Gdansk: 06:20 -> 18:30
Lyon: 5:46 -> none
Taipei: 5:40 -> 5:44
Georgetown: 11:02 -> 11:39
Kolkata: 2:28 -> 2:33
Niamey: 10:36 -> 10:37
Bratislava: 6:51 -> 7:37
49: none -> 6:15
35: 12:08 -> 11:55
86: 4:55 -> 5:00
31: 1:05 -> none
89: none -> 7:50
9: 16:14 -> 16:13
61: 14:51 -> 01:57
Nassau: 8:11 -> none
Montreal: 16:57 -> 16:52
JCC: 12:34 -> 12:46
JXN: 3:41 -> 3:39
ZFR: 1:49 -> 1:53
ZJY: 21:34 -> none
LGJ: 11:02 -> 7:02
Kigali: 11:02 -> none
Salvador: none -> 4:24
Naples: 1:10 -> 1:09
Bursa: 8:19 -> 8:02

• • • •

Problem details: Update the records above by changing every "none" to "off" and leaving everything else as it is.

Output for this task:
Gdansk: 06:20 -> 18:30
Lyon: 5:46 -> off
Taipei: 5:40 -> 5:44
Georgetown: 11:02 -> 11:39
Kolkata: 2:28 -> 2:33
Niamey: 10:36 -> 10:37
Bratislava: 6:51 -> 7:37
49: off -> 6:15
35: 12:08 -> 11:55
86: 4:55 -> 5:00
31: 1:05 -> off
89: off -> 7:50
9: 16:14 -> 16:13
61: 14:51 -> 01:57
Nassau: 8:11 -> off
Montreal: 16:57 -> 16:52
JCC: 12:34 -> 12:46
JXN: 3:41 -> 3:39
ZFR: 1:49 -> 1:53
ZJY: 21:34 -> off
LGJ: 11:02 -> 7:02
Kigali: 11:02 -> off
Salvador: off -> 4:24
Naples: 1:10 -> 1:09
Bursa: 8:19 -> 8:02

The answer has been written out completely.